* **PROBLEM TO WORK ON**
Word for word, restate the data that follows, omitting the images.

Image change detection data
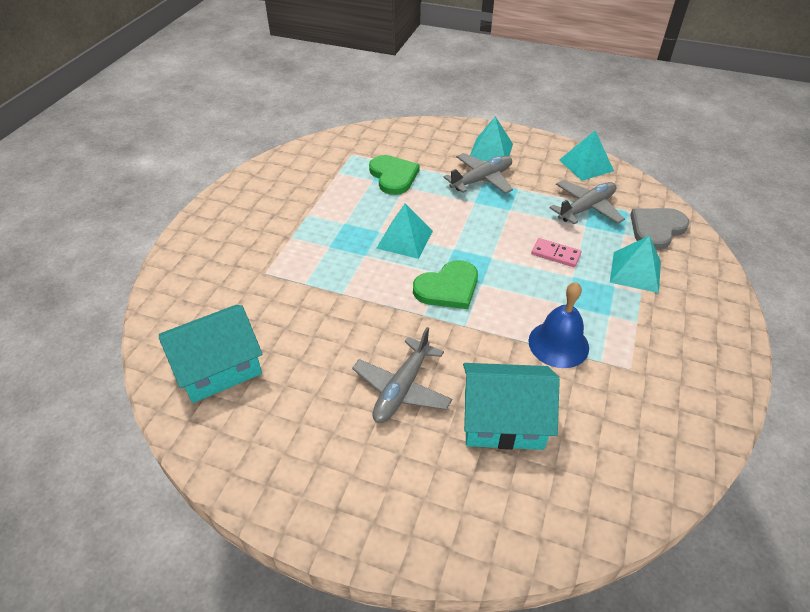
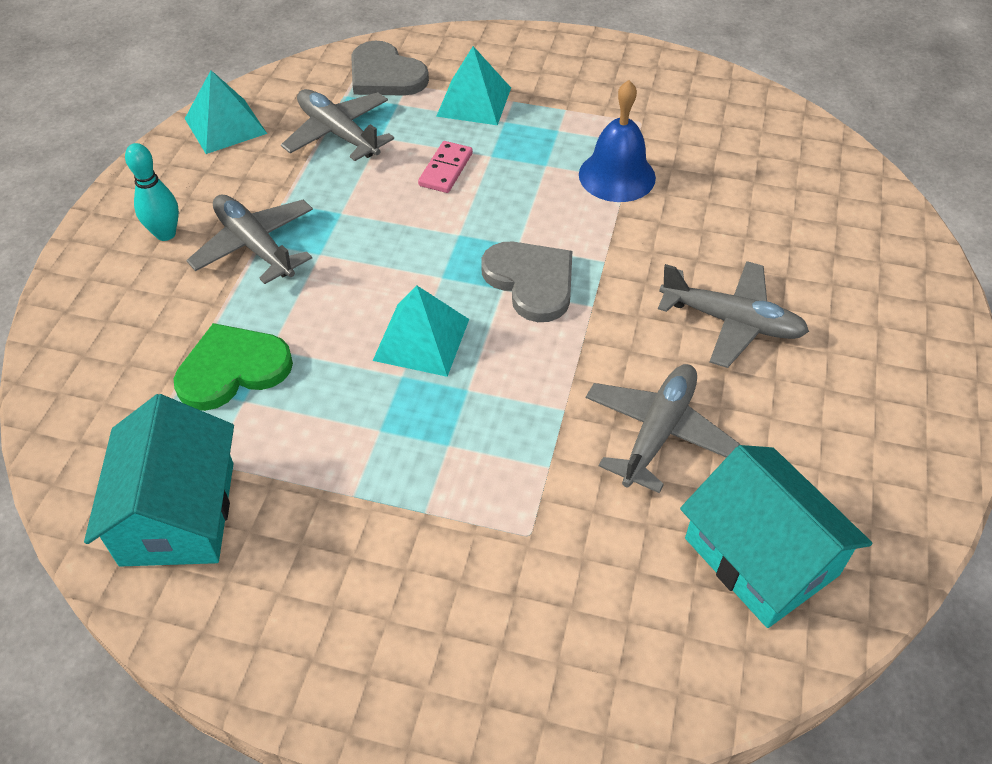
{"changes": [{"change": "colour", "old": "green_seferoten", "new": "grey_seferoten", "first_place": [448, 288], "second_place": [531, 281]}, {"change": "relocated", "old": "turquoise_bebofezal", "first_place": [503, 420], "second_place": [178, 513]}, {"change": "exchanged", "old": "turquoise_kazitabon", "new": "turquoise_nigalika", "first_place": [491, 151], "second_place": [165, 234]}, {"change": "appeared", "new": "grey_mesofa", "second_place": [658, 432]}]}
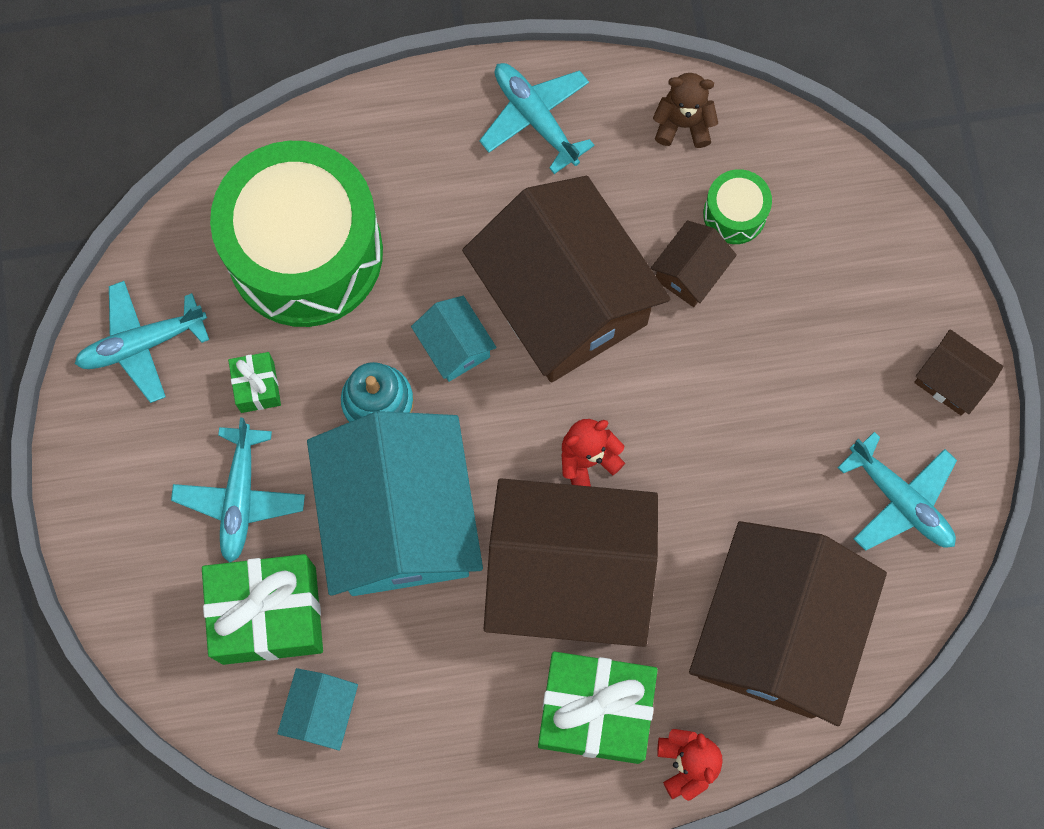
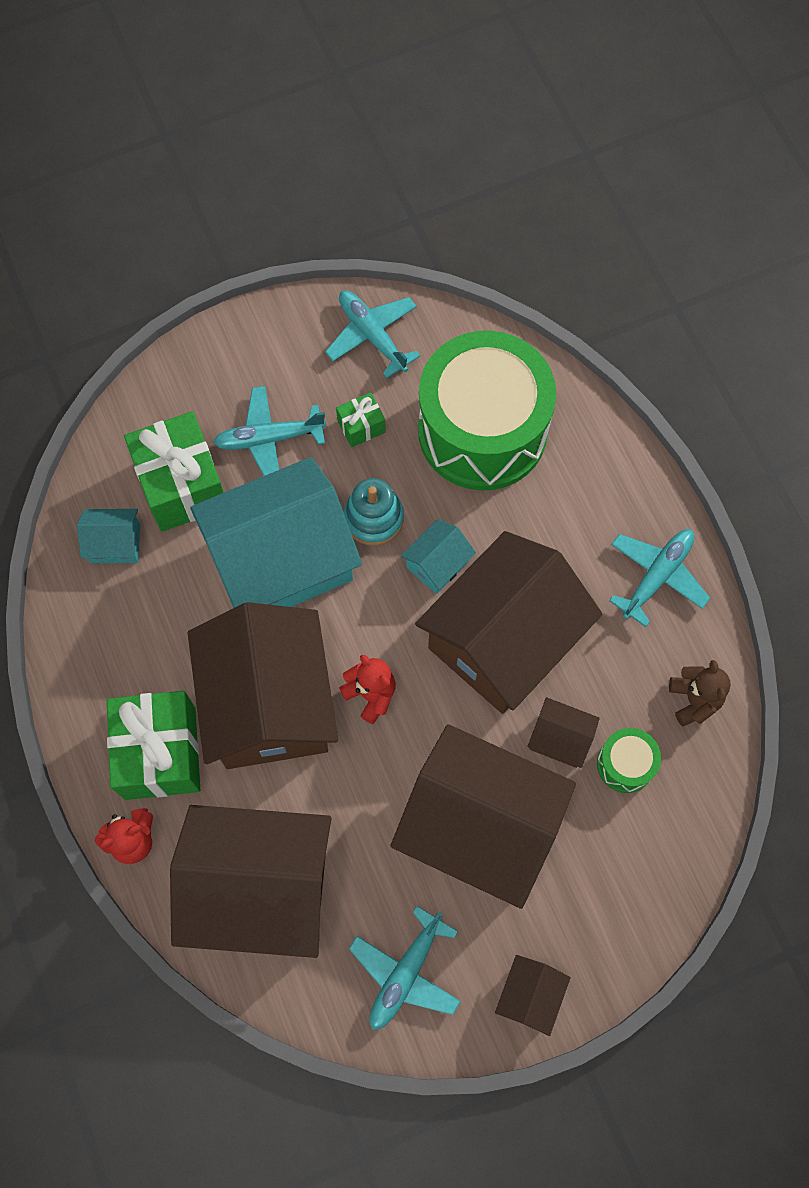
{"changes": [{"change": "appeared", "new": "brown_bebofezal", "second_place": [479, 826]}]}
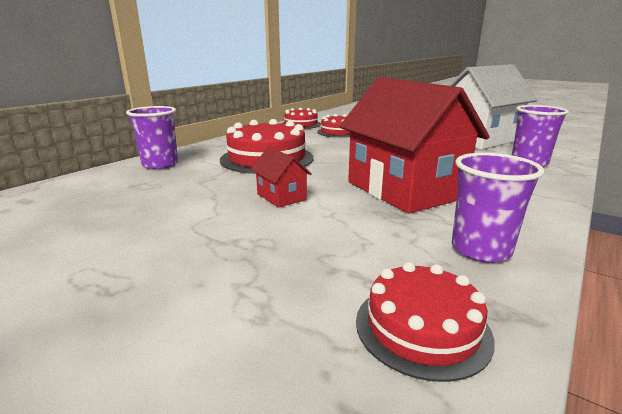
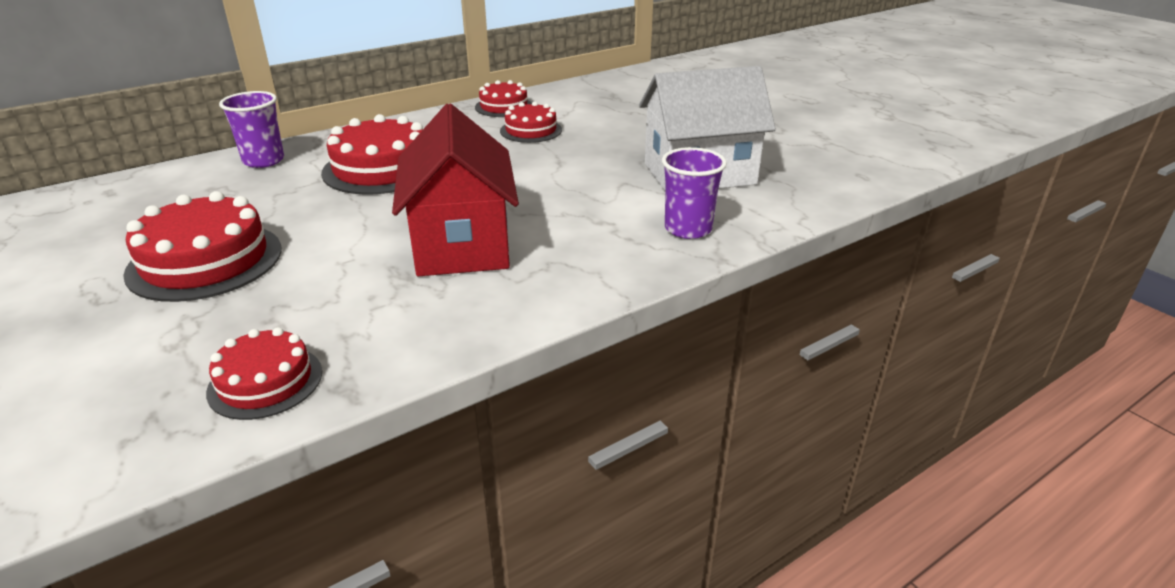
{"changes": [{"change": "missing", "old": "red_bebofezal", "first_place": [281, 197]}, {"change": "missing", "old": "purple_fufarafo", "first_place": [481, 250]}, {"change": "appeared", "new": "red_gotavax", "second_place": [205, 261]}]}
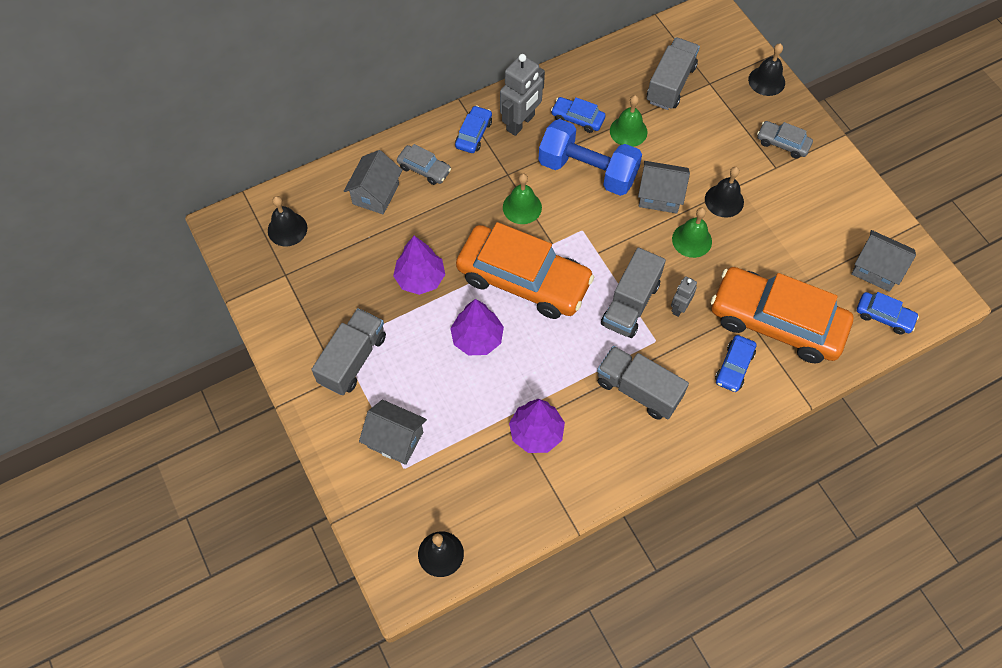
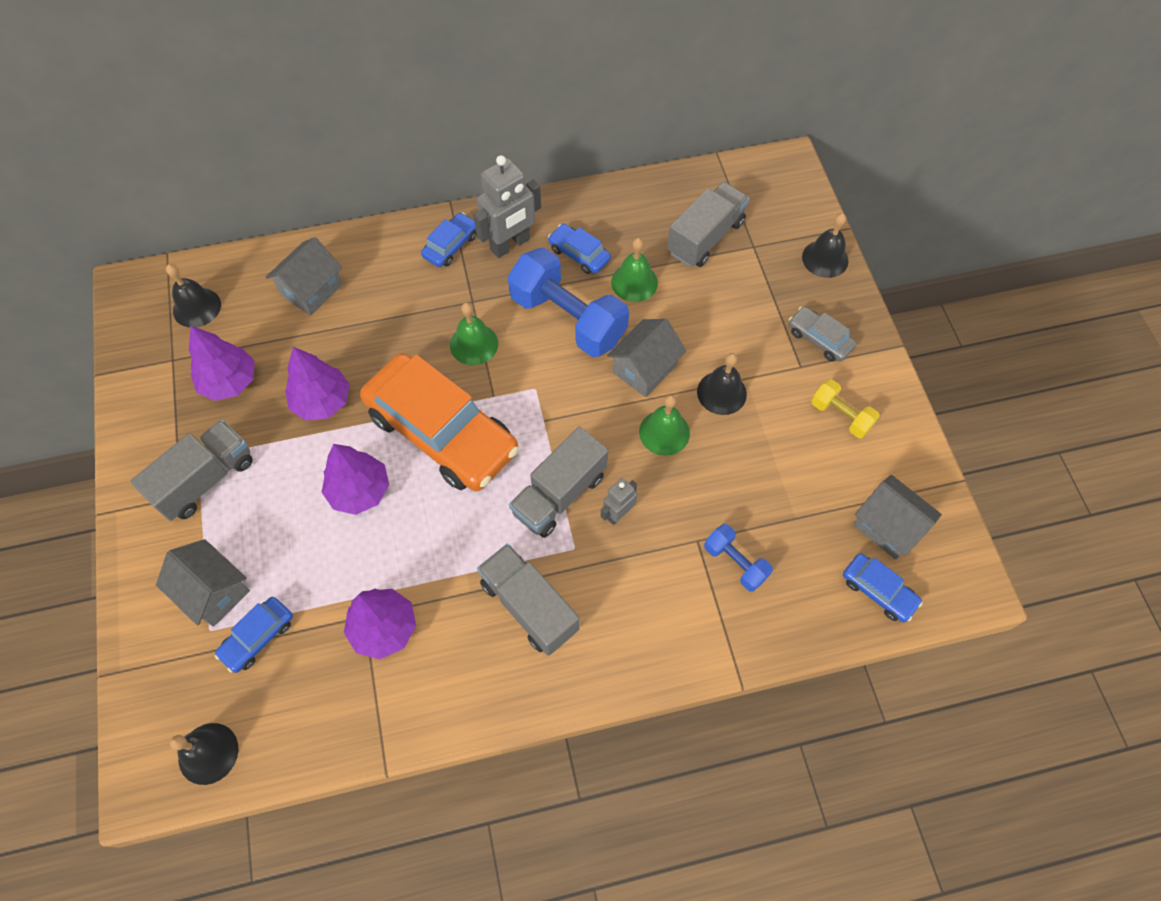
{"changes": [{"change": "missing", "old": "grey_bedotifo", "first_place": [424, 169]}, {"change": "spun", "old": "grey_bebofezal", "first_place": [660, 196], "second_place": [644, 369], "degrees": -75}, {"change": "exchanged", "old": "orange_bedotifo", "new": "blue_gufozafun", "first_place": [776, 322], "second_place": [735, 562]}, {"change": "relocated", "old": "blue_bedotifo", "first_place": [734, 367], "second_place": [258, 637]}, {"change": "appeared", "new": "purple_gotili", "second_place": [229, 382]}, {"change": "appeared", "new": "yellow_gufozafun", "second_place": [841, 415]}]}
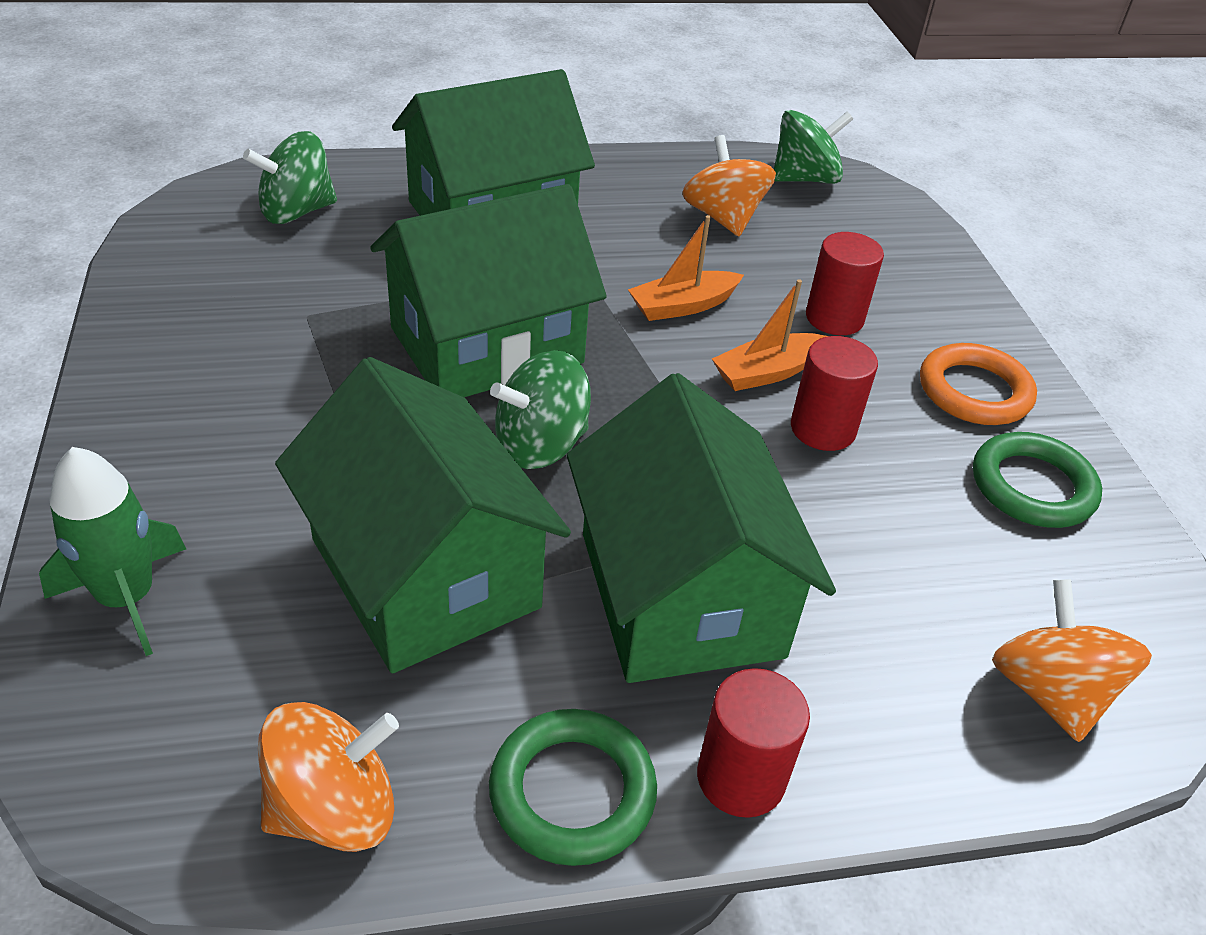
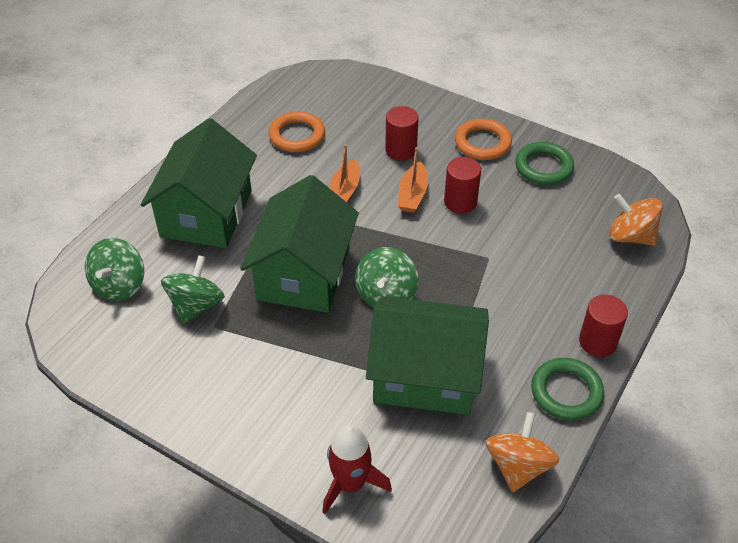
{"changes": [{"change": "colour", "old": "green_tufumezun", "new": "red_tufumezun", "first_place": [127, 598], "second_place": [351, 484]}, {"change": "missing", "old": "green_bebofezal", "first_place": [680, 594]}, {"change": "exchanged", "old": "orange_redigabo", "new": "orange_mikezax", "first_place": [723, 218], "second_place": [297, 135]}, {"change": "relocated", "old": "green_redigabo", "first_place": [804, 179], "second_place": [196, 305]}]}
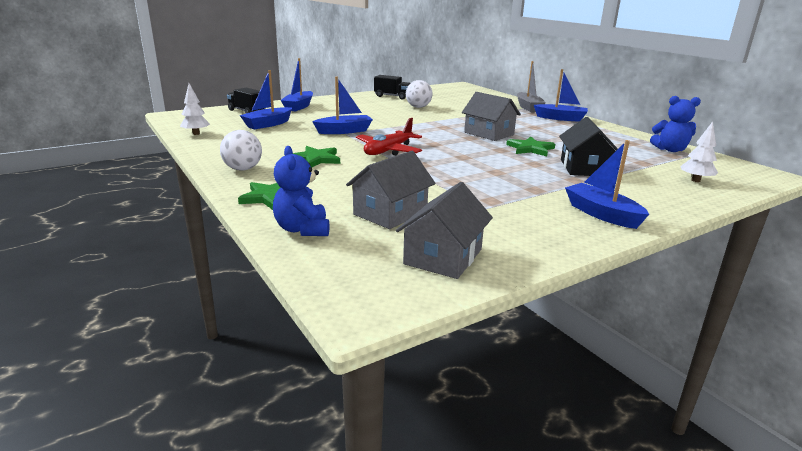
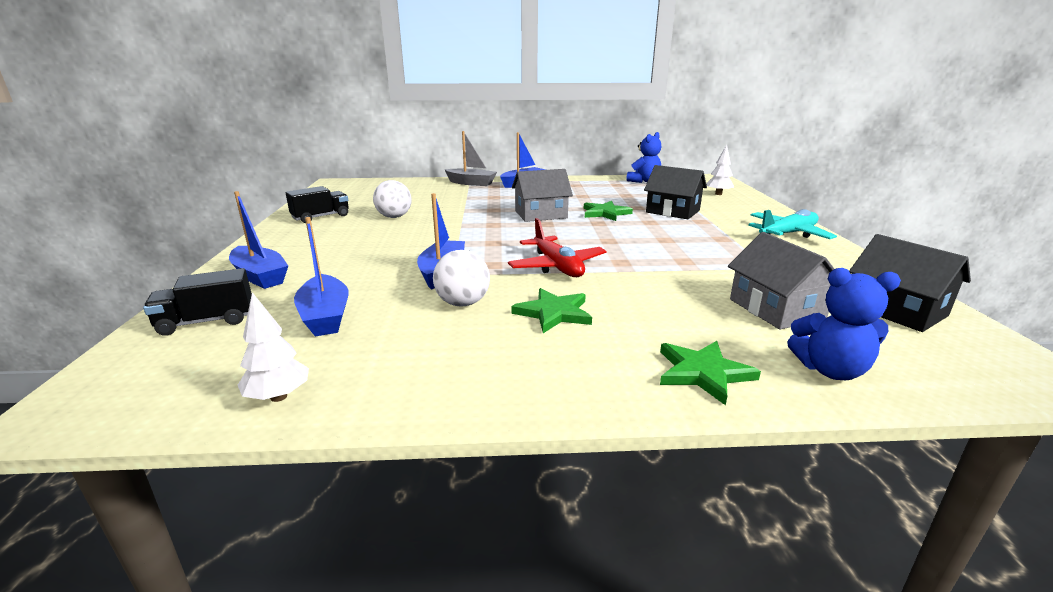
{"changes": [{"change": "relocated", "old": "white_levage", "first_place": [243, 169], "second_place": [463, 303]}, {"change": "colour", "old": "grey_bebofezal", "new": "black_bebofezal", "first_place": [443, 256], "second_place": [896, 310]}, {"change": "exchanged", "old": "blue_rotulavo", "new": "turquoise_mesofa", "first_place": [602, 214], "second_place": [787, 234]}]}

* **SOLUTION TO THIS EXERCISE**
{"changes": [{"change": "colour", "old": "green_seferoten", "new": "grey_seferoten", "first_place": [448, 288], "second_place": [531, 281]}, {"change": "relocated", "old": "turquoise_bebofezal", "first_place": [503, 420], "second_place": [178, 513]}, {"change": "exchanged", "old": "turquoise_kazitabon", "new": "turquoise_nigalika", "first_place": [491, 151], "second_place": [165, 234]}, {"change": "appeared", "new": "grey_mesofa", "second_place": [658, 432]}]}
{"changes": [{"change": "appeared", "new": "brown_bebofezal", "second_place": [479, 826]}]}
{"changes": [{"change": "missing", "old": "red_bebofezal", "first_place": [281, 197]}, {"change": "missing", "old": "purple_fufarafo", "first_place": [481, 250]}, {"change": "appeared", "new": "red_gotavax", "second_place": [205, 261]}]}
{"changes": [{"change": "missing", "old": "grey_bedotifo", "first_place": [424, 169]}, {"change": "spun", "old": "grey_bebofezal", "first_place": [660, 196], "second_place": [644, 369], "degrees": -75}, {"change": "exchanged", "old": "orange_bedotifo", "new": "blue_gufozafun", "first_place": [776, 322], "second_place": [735, 562]}, {"change": "relocated", "old": "blue_bedotifo", "first_place": [734, 367], "second_place": [258, 637]}, {"change": "appeared", "new": "purple_gotili", "second_place": [229, 382]}, {"change": "appeared", "new": "yellow_gufozafun", "second_place": [841, 415]}]}
{"changes": [{"change": "colour", "old": "green_tufumezun", "new": "red_tufumezun", "first_place": [127, 598], "second_place": [351, 484]}, {"change": "missing", "old": "green_bebofezal", "first_place": [680, 594]}, {"change": "exchanged", "old": "orange_redigabo", "new": "orange_mikezax", "first_place": [723, 218], "second_place": [297, 135]}, {"change": "relocated", "old": "green_redigabo", "first_place": [804, 179], "second_place": [196, 305]}]}
{"changes": [{"change": "relocated", "old": "white_levage", "first_place": [243, 169], "second_place": [463, 303]}, {"change": "colour", "old": "grey_bebofezal", "new": "black_bebofezal", "first_place": [443, 256], "second_place": [896, 310]}, {"change": "exchanged", "old": "blue_rotulavo", "new": "turquoise_mesofa", "first_place": [602, 214], "second_place": [787, 234]}]}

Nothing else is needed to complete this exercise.